Supplied entries Block Start
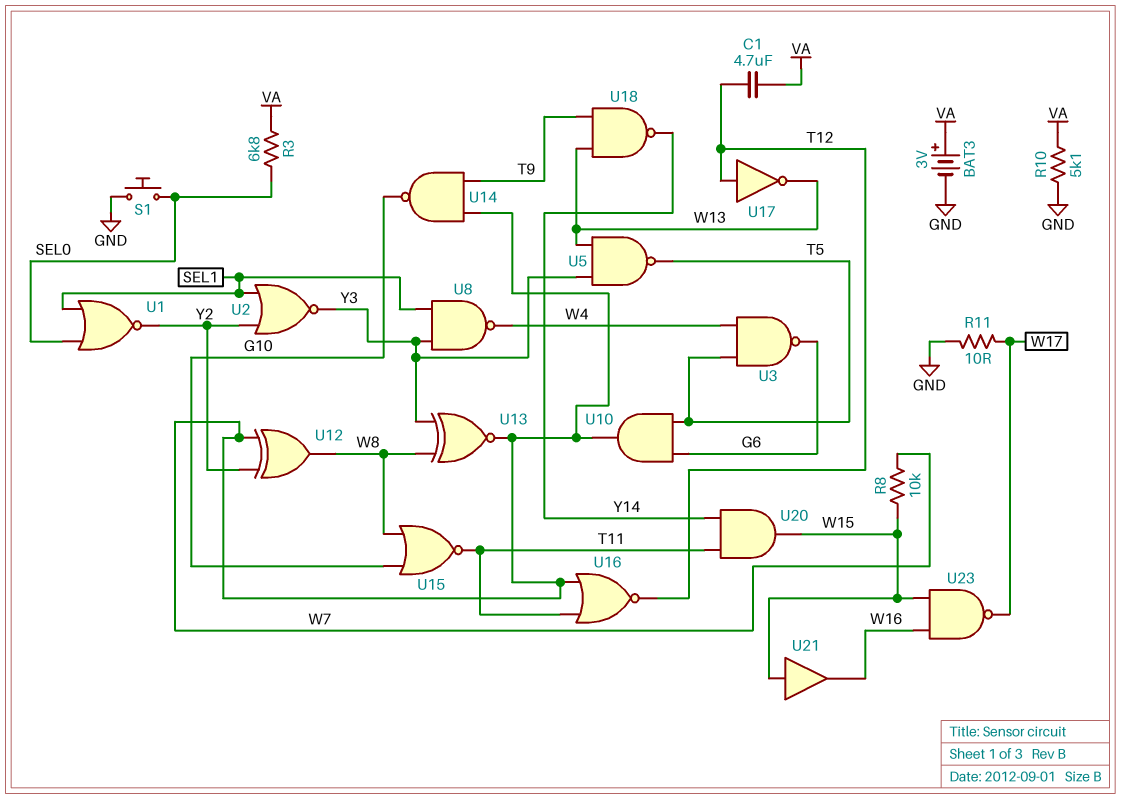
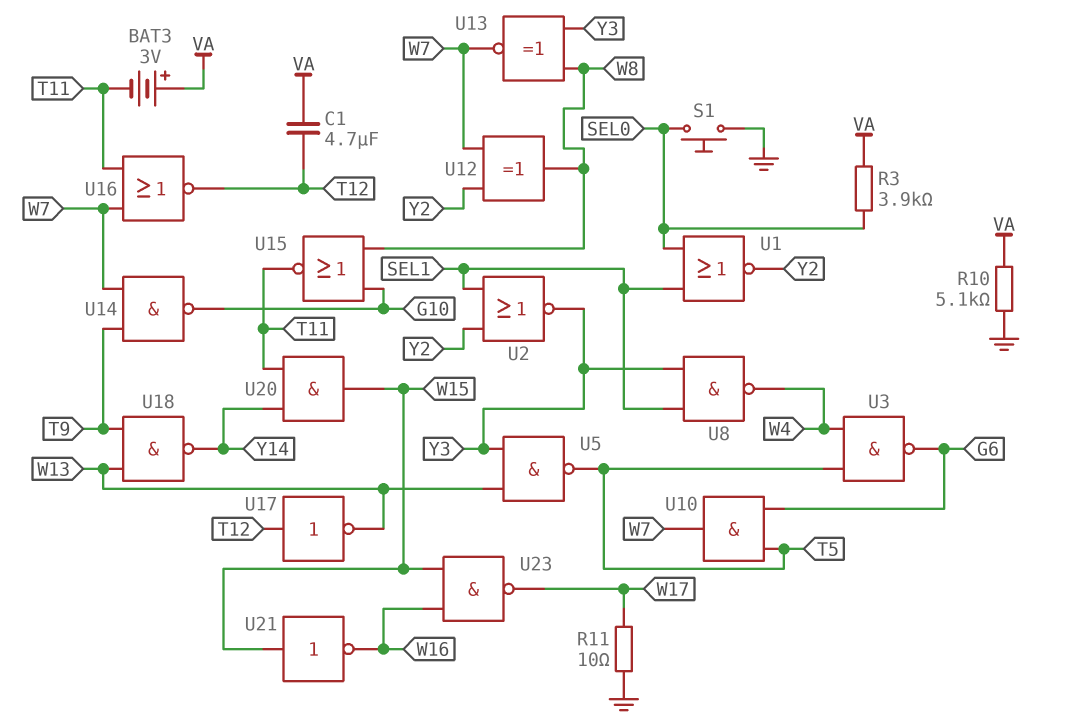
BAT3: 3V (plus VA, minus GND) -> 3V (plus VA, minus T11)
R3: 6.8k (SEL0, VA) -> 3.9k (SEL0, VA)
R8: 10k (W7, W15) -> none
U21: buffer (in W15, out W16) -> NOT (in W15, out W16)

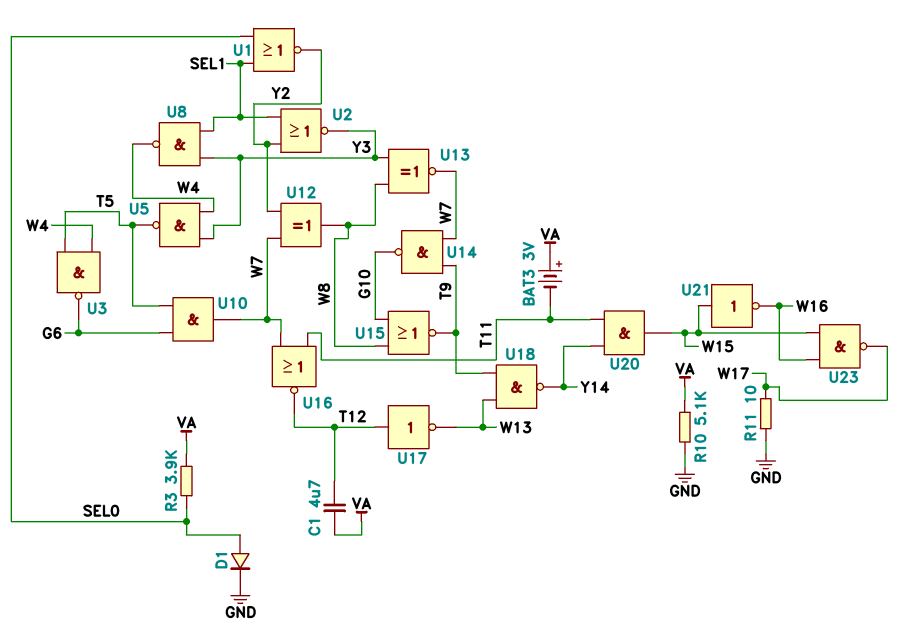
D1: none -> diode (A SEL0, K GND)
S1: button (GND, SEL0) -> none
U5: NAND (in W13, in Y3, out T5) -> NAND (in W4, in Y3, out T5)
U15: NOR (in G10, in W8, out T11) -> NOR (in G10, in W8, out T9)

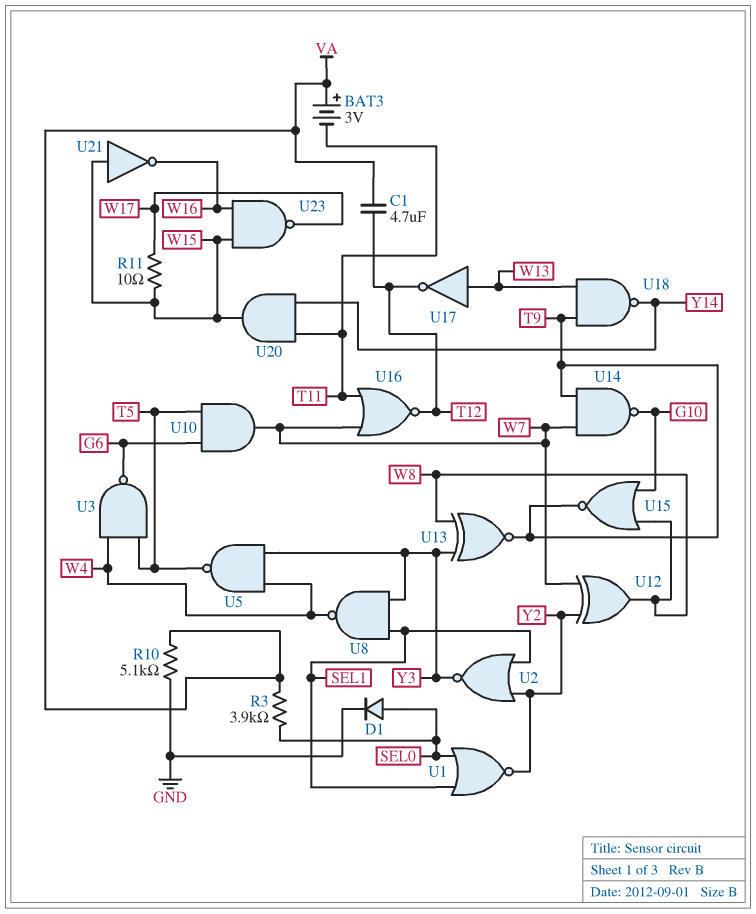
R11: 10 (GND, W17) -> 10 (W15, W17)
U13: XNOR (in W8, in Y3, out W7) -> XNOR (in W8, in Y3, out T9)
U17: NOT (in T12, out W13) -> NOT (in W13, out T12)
Supplied entries Block End
▶ **What the task asks**
Report each line in the data above that holds the word "none" by copying it.

▶ **Answer to the problem**
R8: 10k (W7, W15) -> none
D1: none -> diode (A SEL0, K GND)
S1: button (GND, SEL0) -> none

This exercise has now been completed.